### What this task involves
Leaving out all pictures, transcribe exactly the lines between the line with "C10: 56pF (GND, N14) -> 82pF (GND, N14)" and the last line of the records below, both included.

[Records from a data source]
┄┄┄┄┄┄┄┄┄┄┄┄┄┄┄┄┄┄┄┄

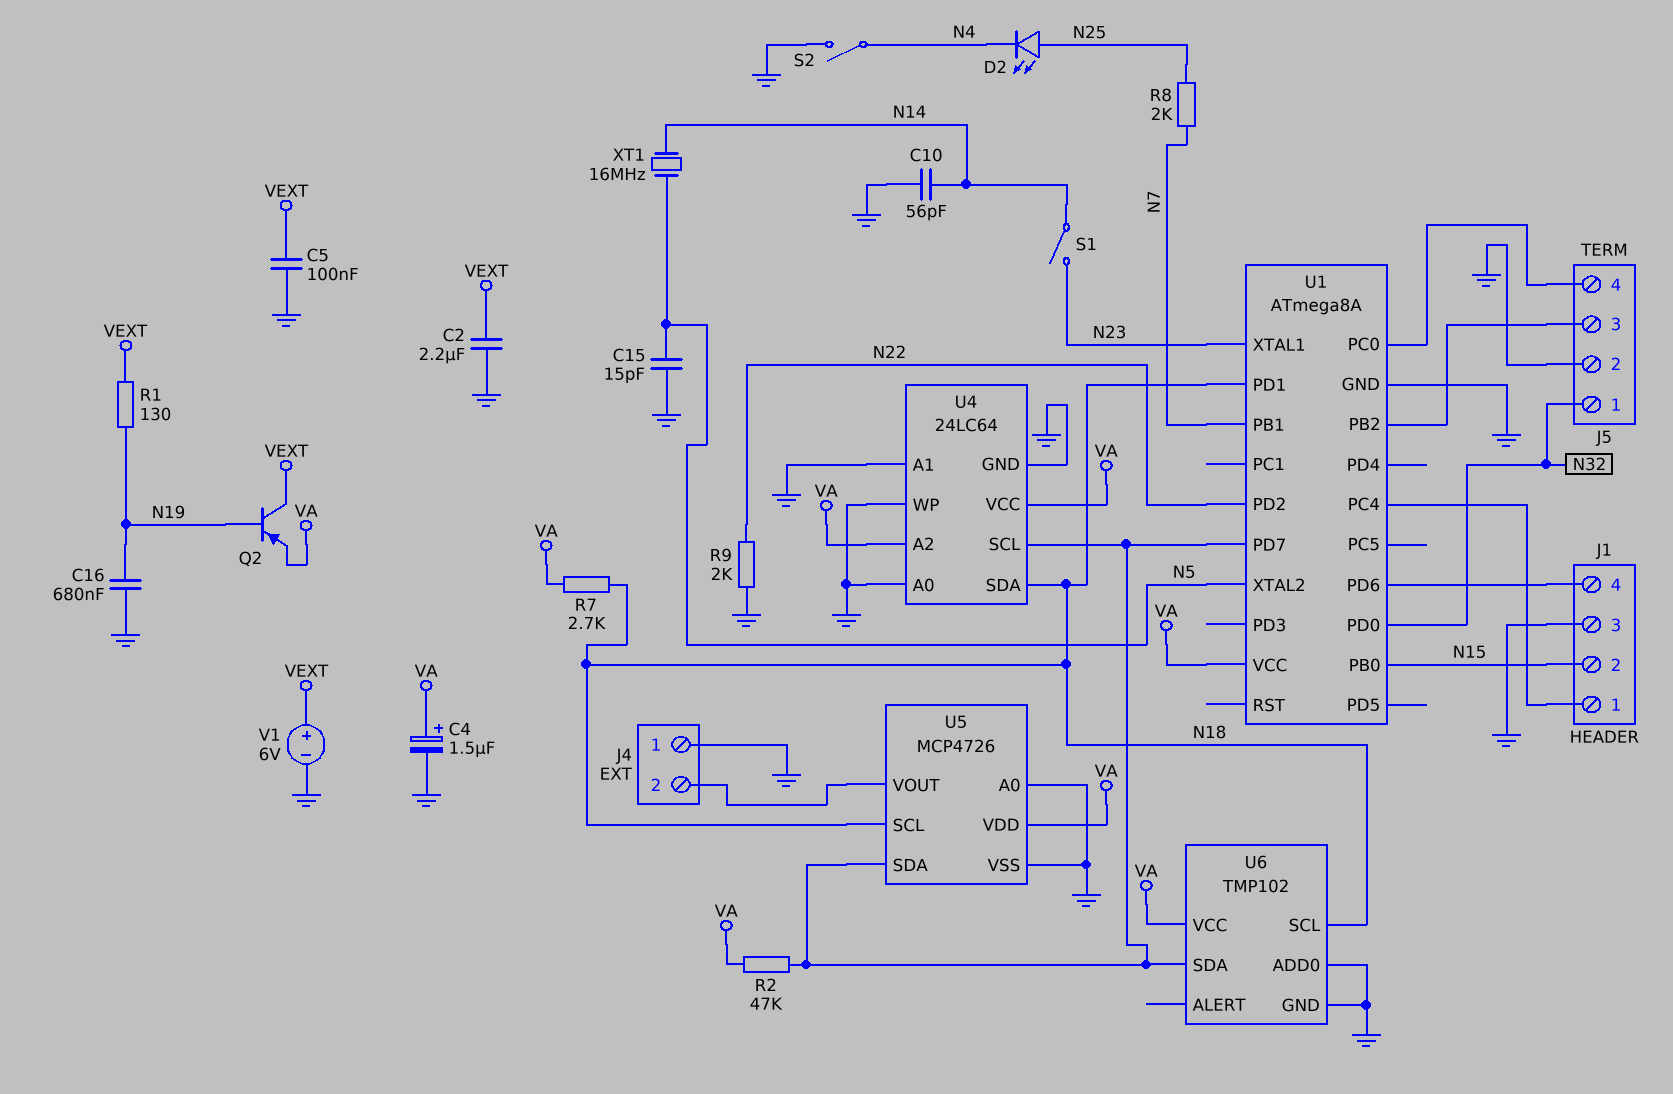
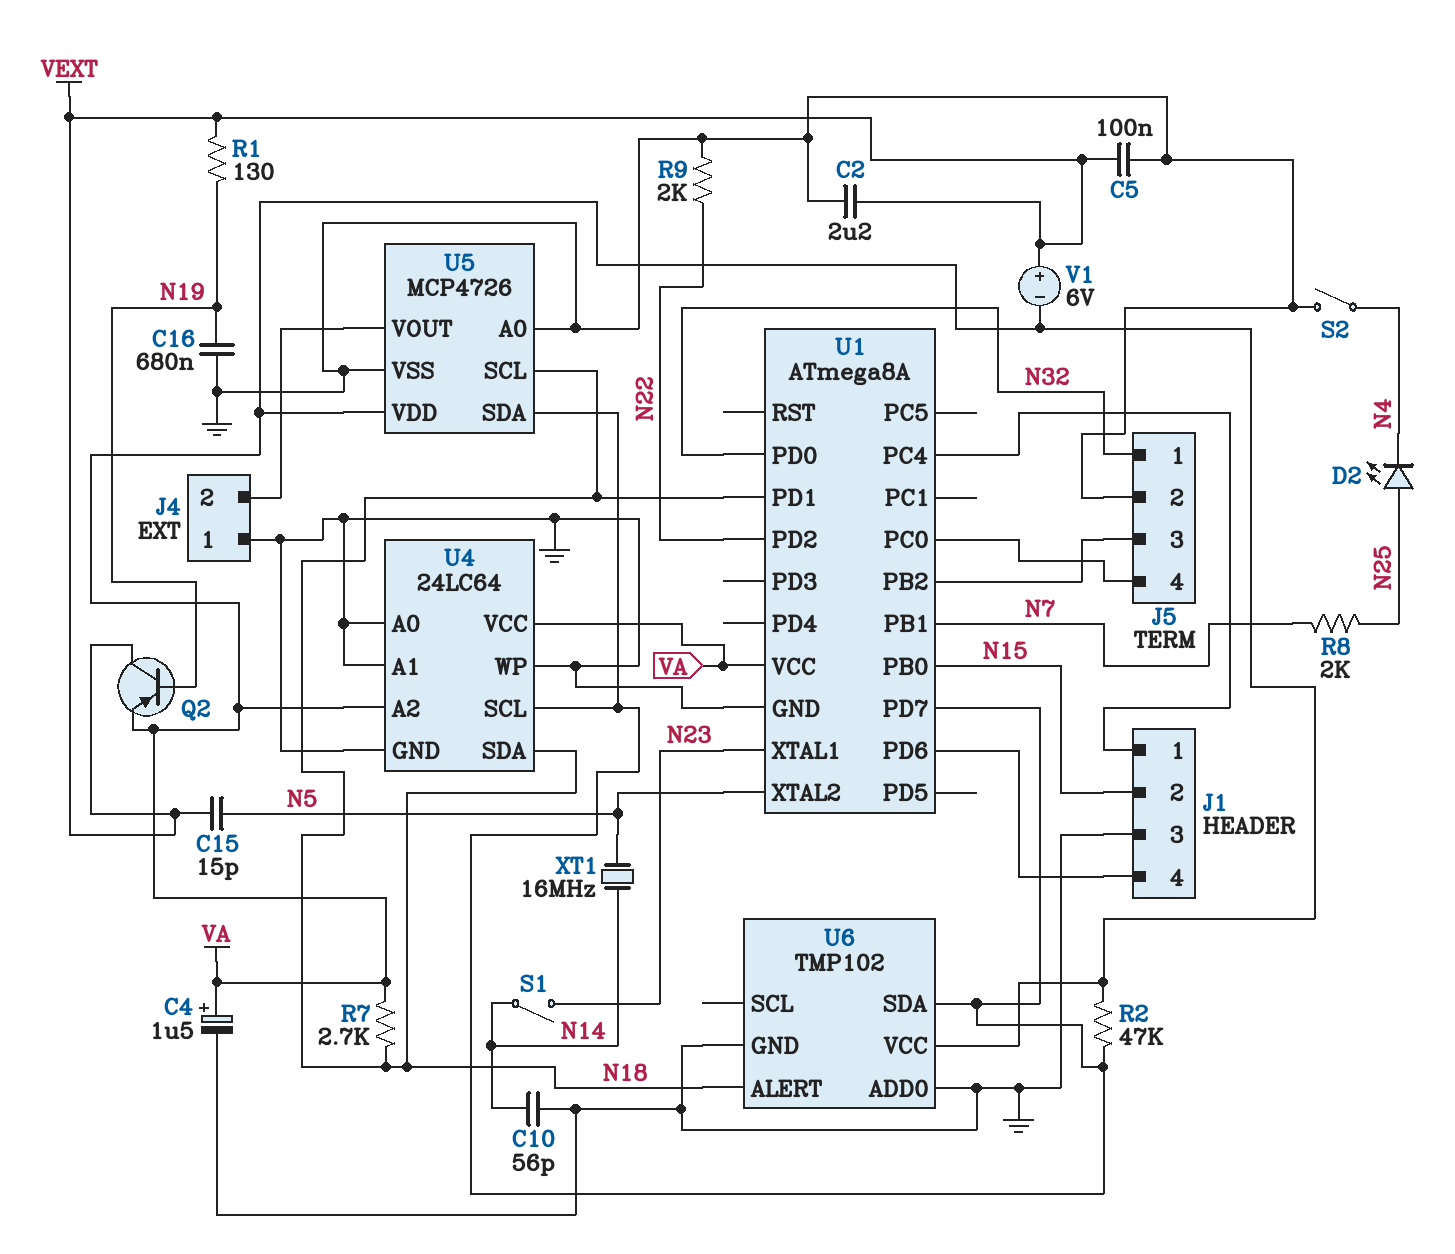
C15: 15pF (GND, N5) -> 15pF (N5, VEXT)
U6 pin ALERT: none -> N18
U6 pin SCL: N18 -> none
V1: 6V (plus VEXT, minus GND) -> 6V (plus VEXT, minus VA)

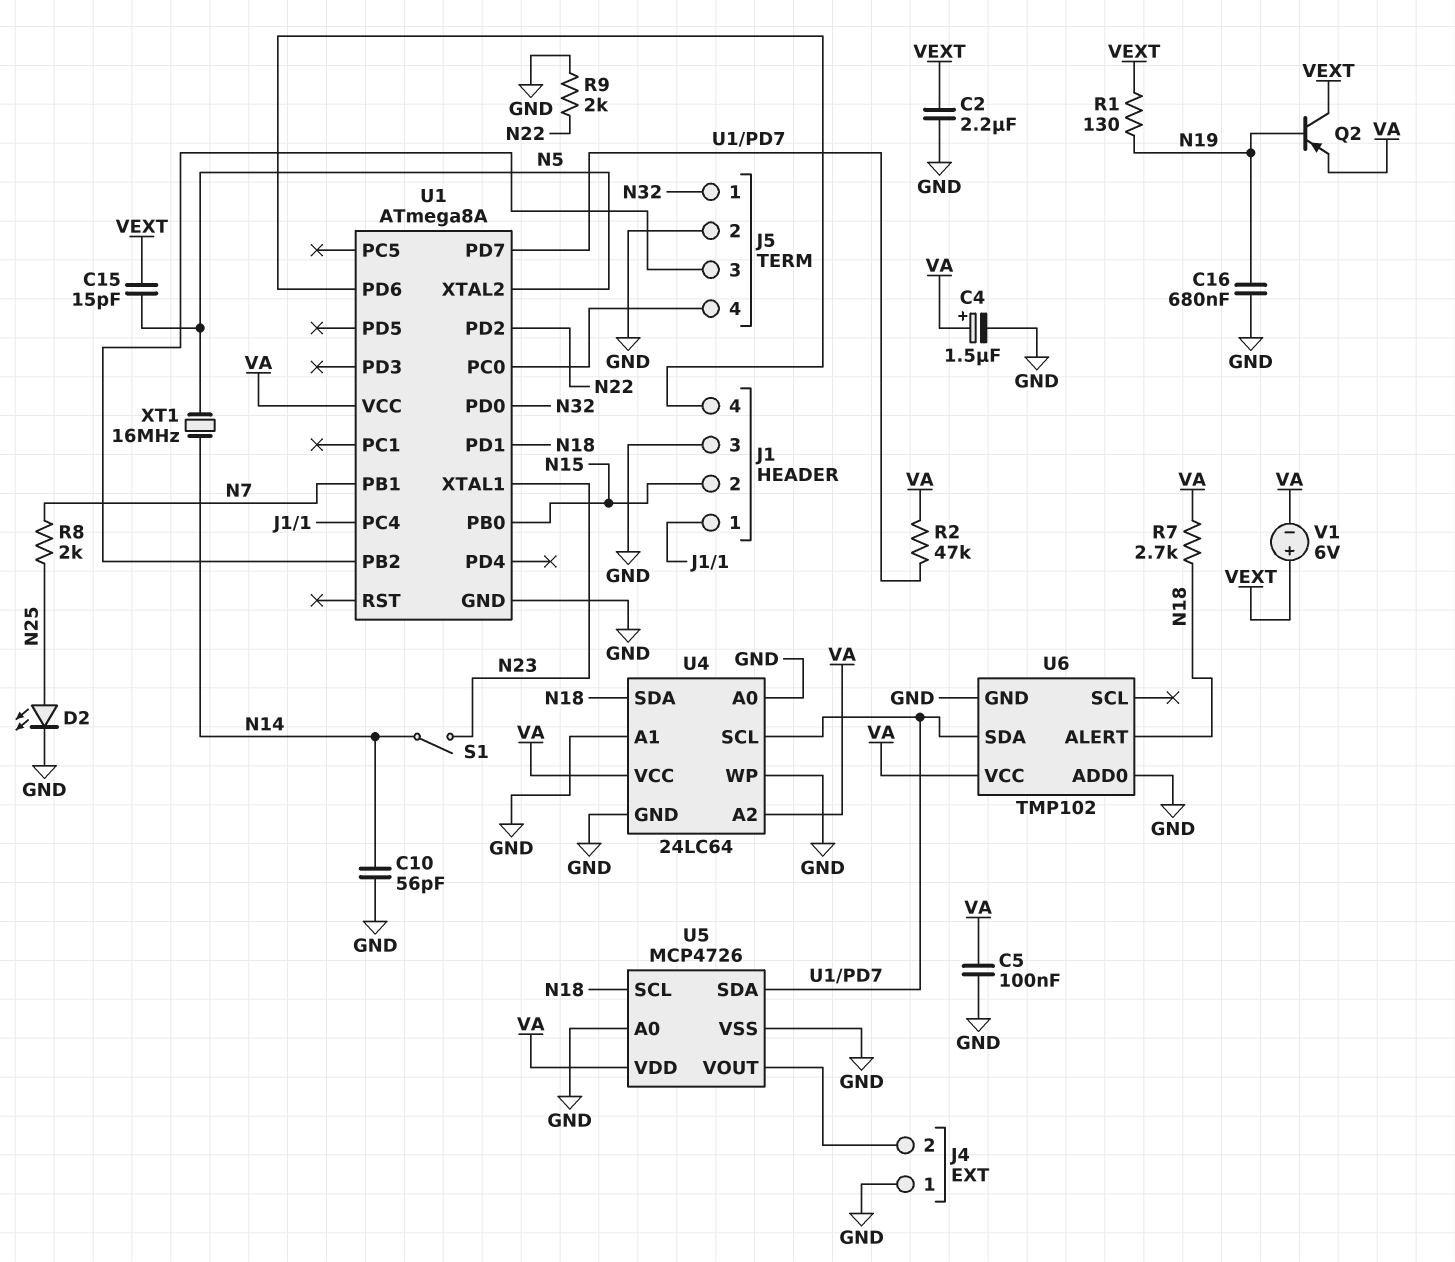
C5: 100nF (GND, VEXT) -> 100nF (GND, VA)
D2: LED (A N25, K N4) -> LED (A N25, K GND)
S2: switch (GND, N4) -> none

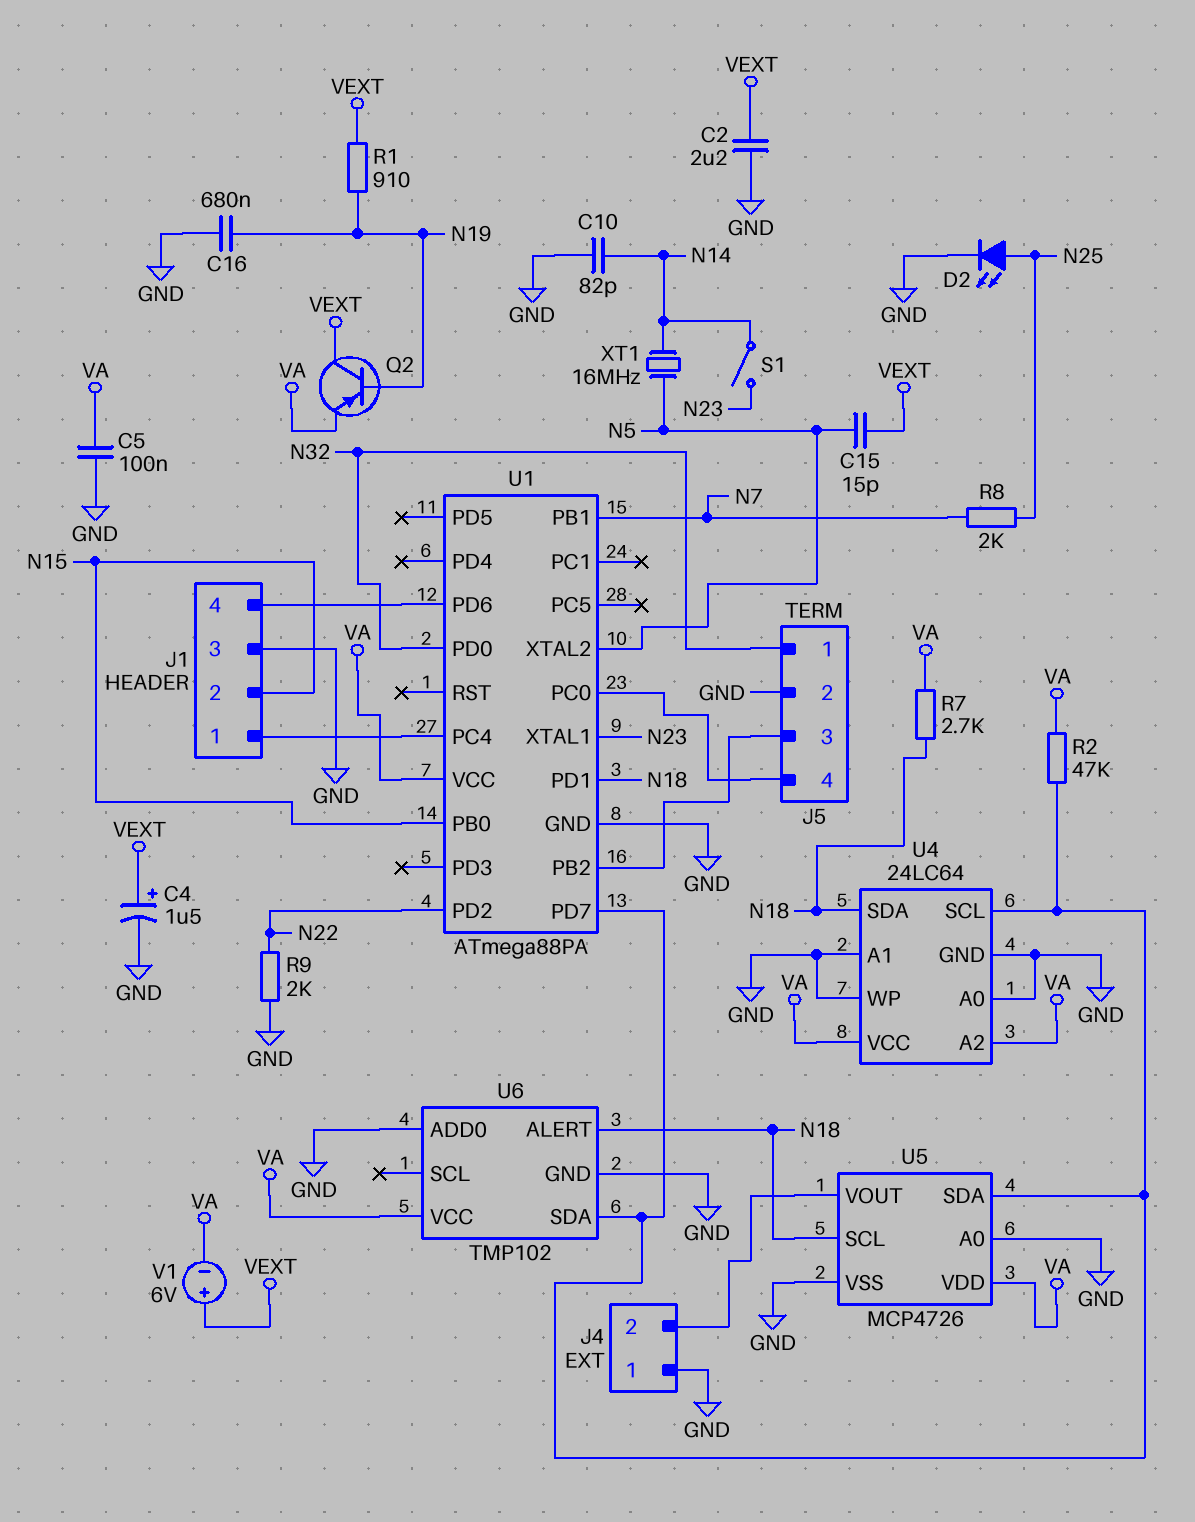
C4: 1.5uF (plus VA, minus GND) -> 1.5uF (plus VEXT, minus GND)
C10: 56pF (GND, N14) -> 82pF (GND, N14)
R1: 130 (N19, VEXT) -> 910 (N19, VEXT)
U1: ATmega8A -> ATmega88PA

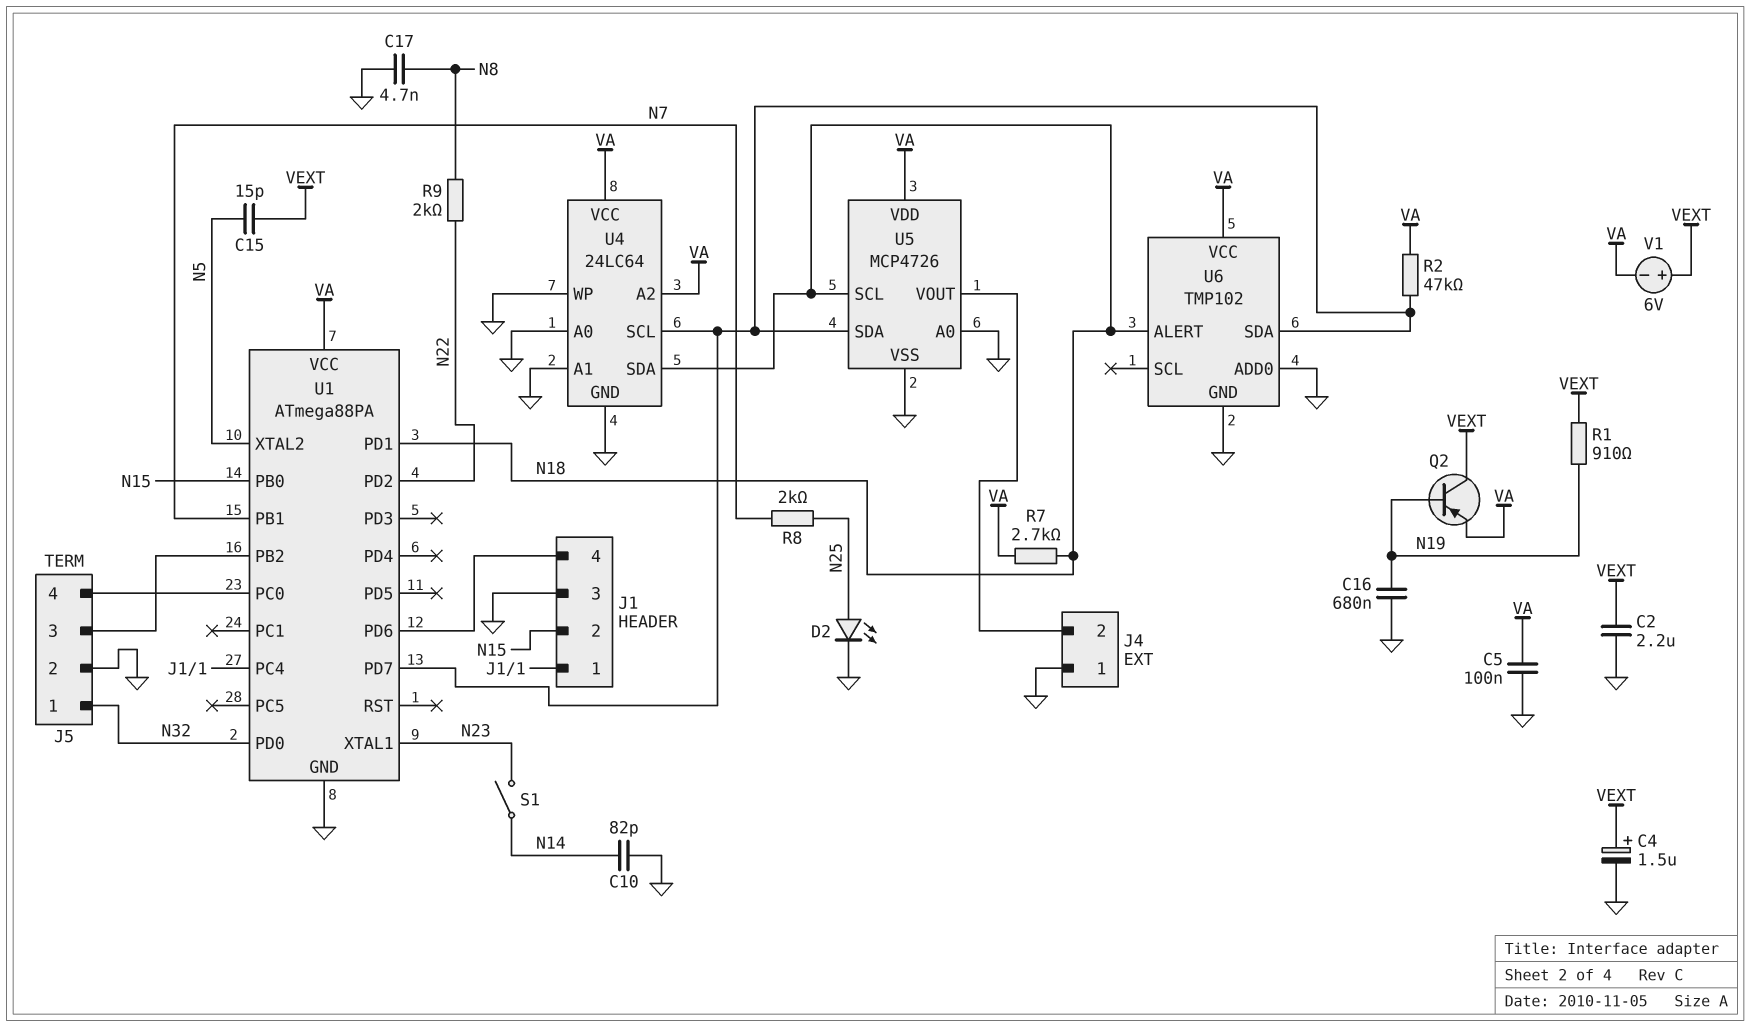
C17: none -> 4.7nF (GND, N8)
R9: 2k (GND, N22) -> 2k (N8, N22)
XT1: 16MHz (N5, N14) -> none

┄┄┄┄┄┄┄┄┄┄┄┄┄┄┄┄┄┄┄┄

### Expected answer
C10: 56pF (GND, N14) -> 82pF (GND, N14)
R1: 130 (N19, VEXT) -> 910 (N19, VEXT)
U1: ATmega8A -> ATmega88PA

C17: none -> 4.7nF (GND, N8)
R9: 2k (GND, N22) -> 2k (N8, N22)
XT1: 16MHz (N5, N14) -> none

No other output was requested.